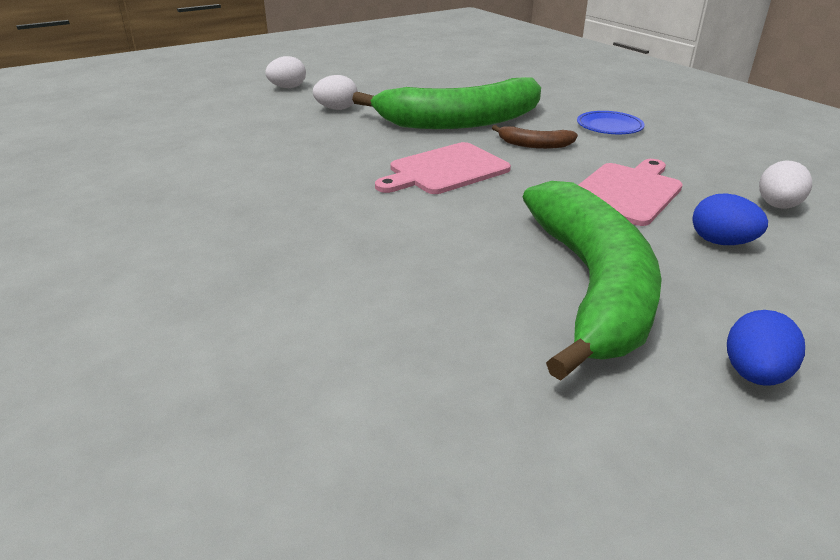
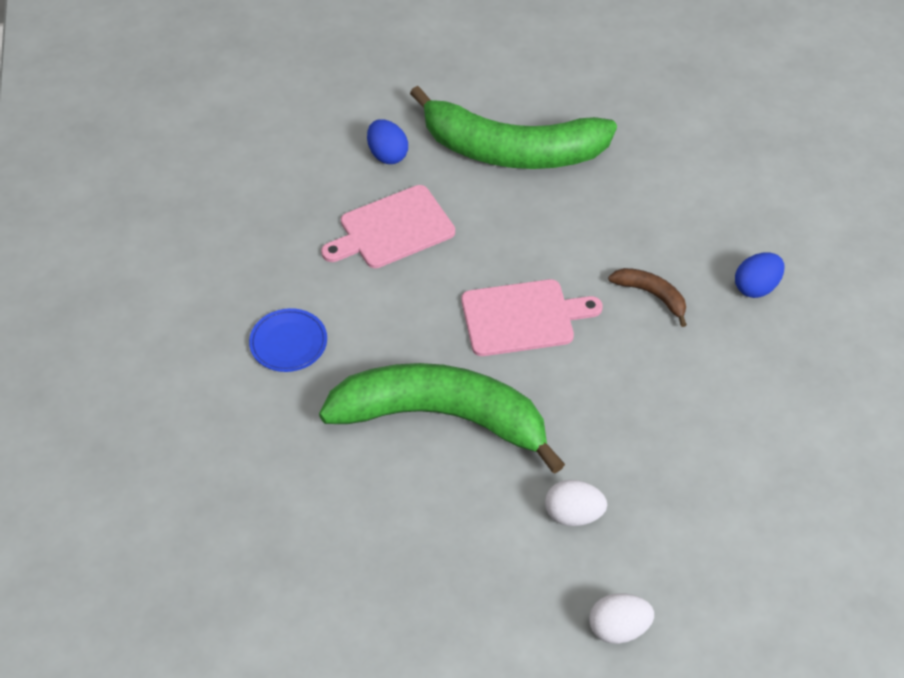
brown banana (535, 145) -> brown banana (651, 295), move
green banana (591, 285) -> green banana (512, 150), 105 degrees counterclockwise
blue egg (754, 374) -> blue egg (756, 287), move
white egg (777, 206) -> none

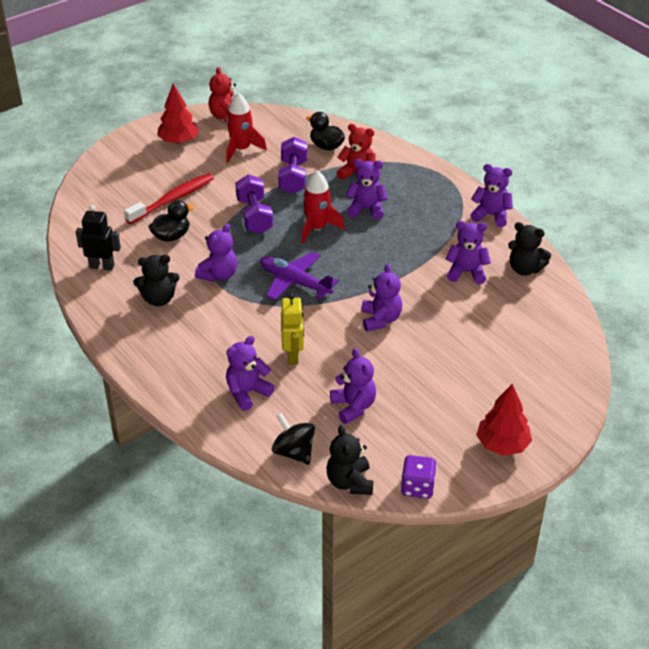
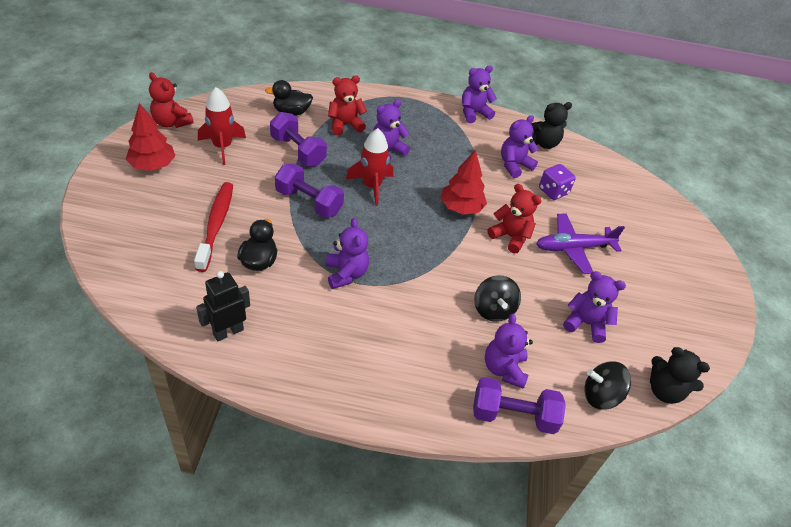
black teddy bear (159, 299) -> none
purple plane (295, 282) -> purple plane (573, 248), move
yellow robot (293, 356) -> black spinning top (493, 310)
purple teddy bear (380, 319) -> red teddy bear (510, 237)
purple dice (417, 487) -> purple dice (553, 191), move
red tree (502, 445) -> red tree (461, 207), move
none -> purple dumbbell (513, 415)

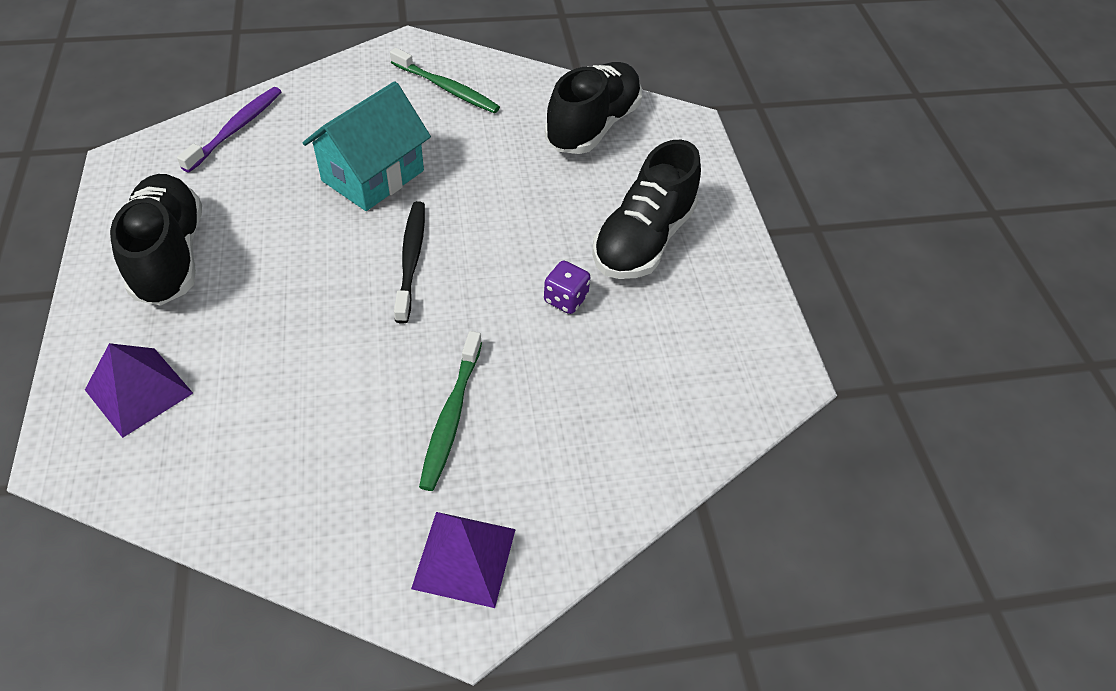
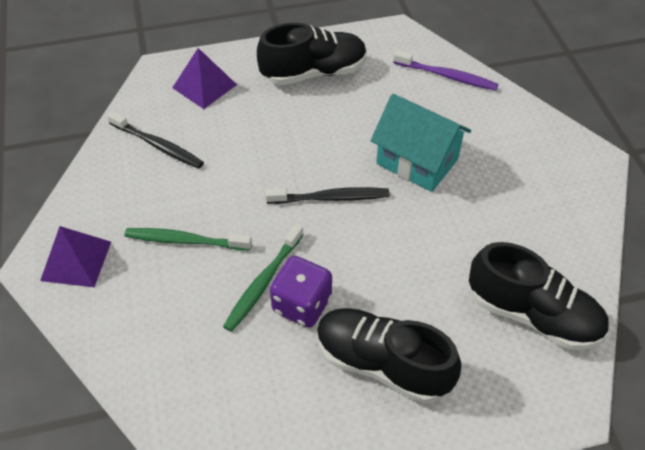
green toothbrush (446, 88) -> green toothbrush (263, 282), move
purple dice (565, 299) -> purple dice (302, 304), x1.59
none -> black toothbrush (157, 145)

════════

* **Work instruction**:
Please give again only the lines from the one containing "black teddy bear (159, 299) -> none" through the last line of the entries above, exactly as they stand and without pictures.

* **Response to this exercise**:
black teddy bear (159, 299) -> none
purple plane (295, 282) -> purple plane (573, 248), move
yellow robot (293, 356) -> black spinning top (493, 310)
purple teddy bear (380, 319) -> red teddy bear (510, 237)
purple dice (417, 487) -> purple dice (553, 191), move
red tree (502, 445) -> red tree (461, 207), move
none -> purple dumbbell (513, 415)

green toothbrush (446, 88) -> green toothbrush (263, 282), move
purple dice (565, 299) -> purple dice (302, 304), x1.59
none -> black toothbrush (157, 145)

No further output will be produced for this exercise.